Start of SOURCE RECORDS

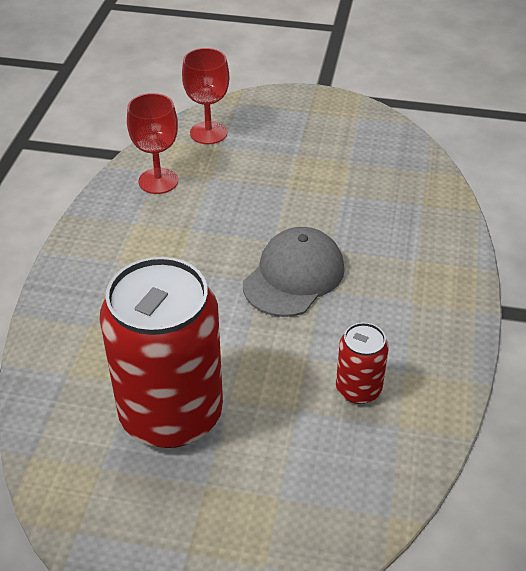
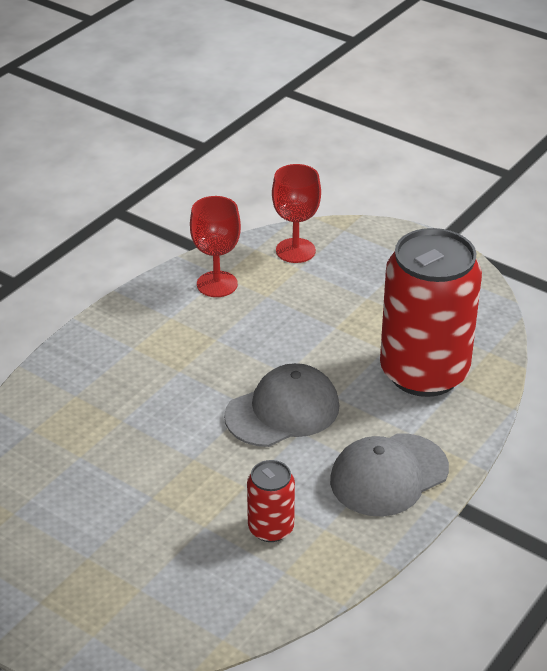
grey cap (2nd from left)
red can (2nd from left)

End of SOURCE RECORDS
Start of SOURCE RECORDS

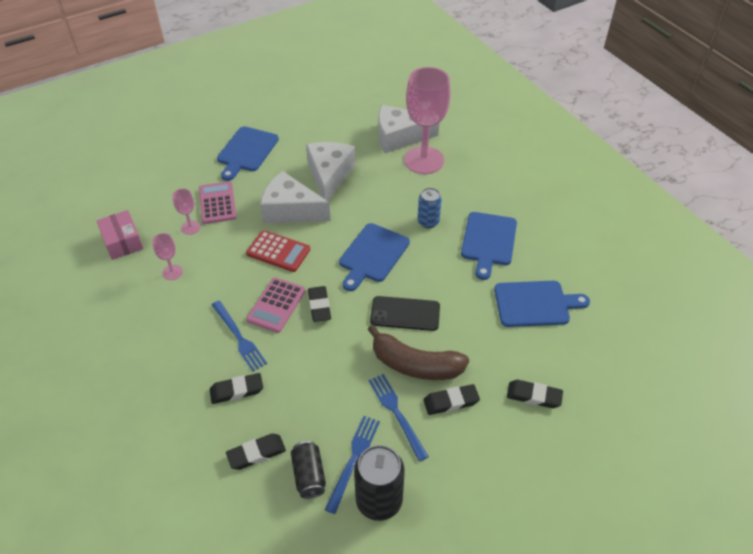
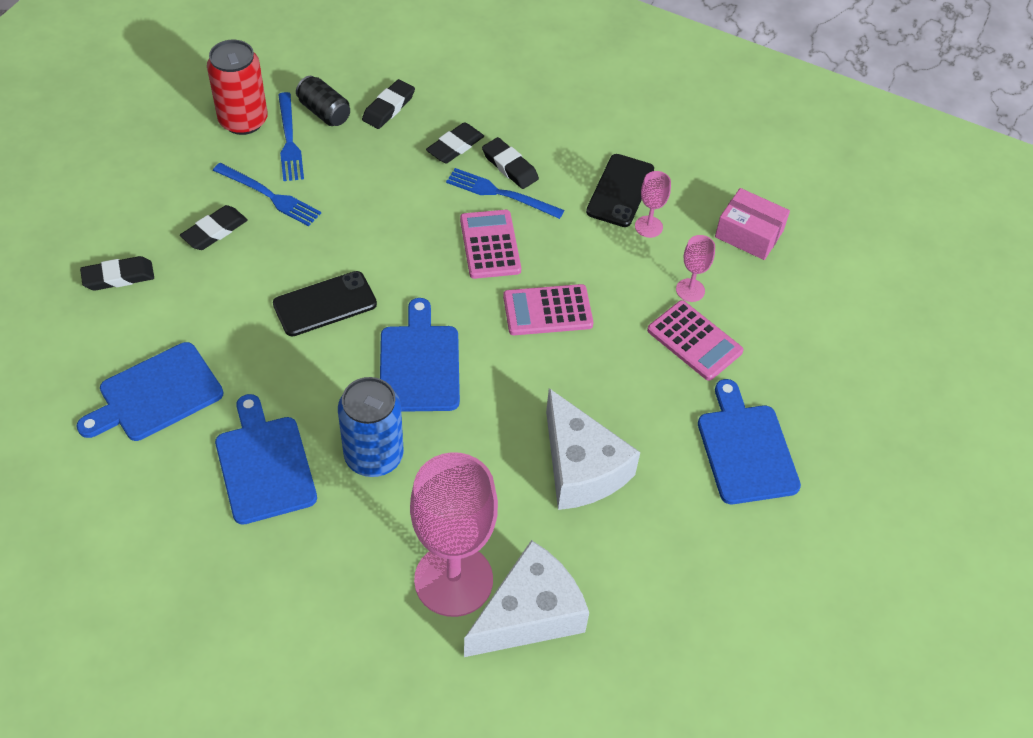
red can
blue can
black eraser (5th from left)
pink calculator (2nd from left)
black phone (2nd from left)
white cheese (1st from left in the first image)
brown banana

End of SOURCE RECORDS

» **BRIEF**
Wherever the string "from" appears in the entries above, return the line it appears on.

» **EXERCISE OUTPUT**
grey cap (2nd from left)
red can (2nd from left)
black eraser (5th from left)
pink calculator (2nd from left)
black phone (2nd from left)
white cheese (1st from left in the first image)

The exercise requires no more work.